PROBLEM REQUIREMENTS
All of the entries are to be repeated exactly, with no pictures included.

Version difference data:
★ ★ ★ ★ ★

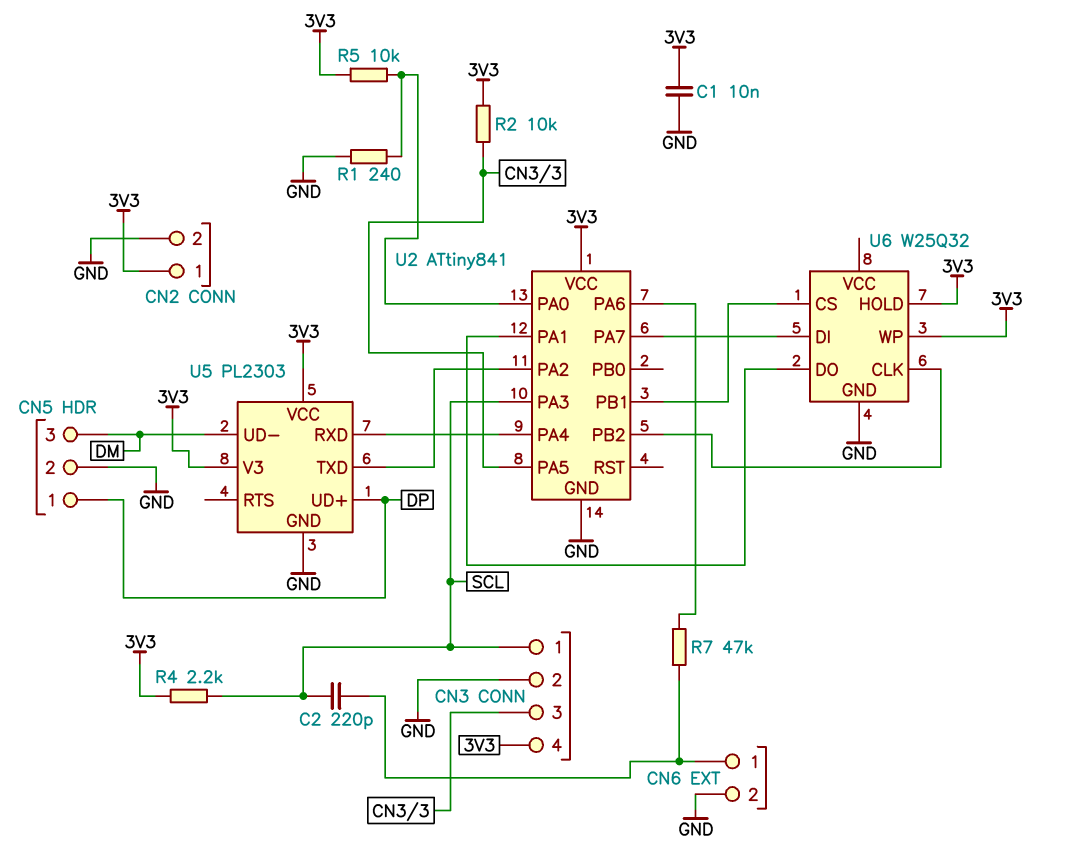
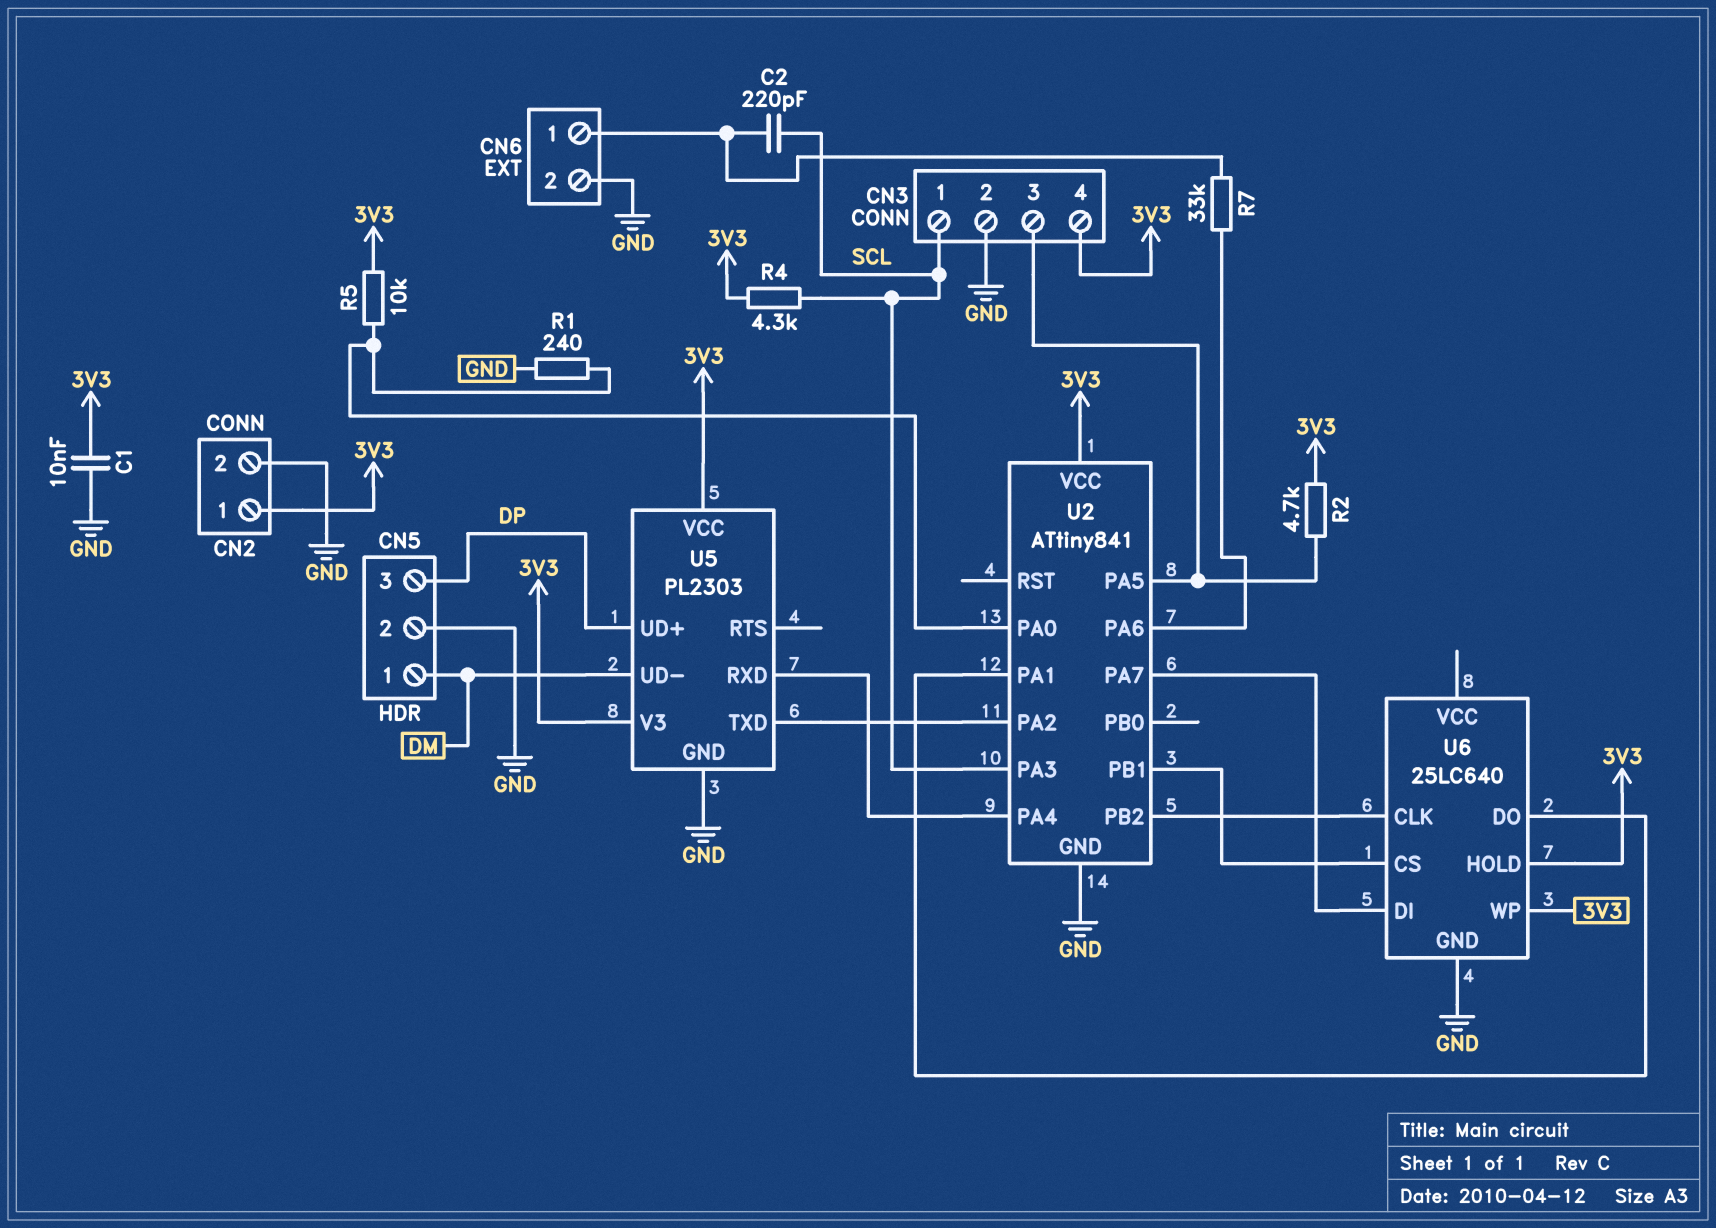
CN5 pin 1: DP -> DM
CN5 pin 3: DM -> DP
R2: 10k (3V3, CN3/3) -> 4.7k (3V3, CN3/3)
R4: 2.2k (3V3, SCL) -> 4.3k (3V3, SCL)
R7: 47k (CN6/1, U2/PA6) -> 33k (CN6/1, U2/PA6)
U6: W25Q32 -> 25LC640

★ ★ ★ ★ ★

ANSWER SECTION
CN5 pin 1: DP -> DM
CN5 pin 3: DM -> DP
R2: 10k (3V3, CN3/3) -> 4.7k (3V3, CN3/3)
R4: 2.2k (3V3, SCL) -> 4.3k (3V3, SCL)
R7: 47k (CN6/1, U2/PA6) -> 33k (CN6/1, U2/PA6)
U6: W25Q32 -> 25LC640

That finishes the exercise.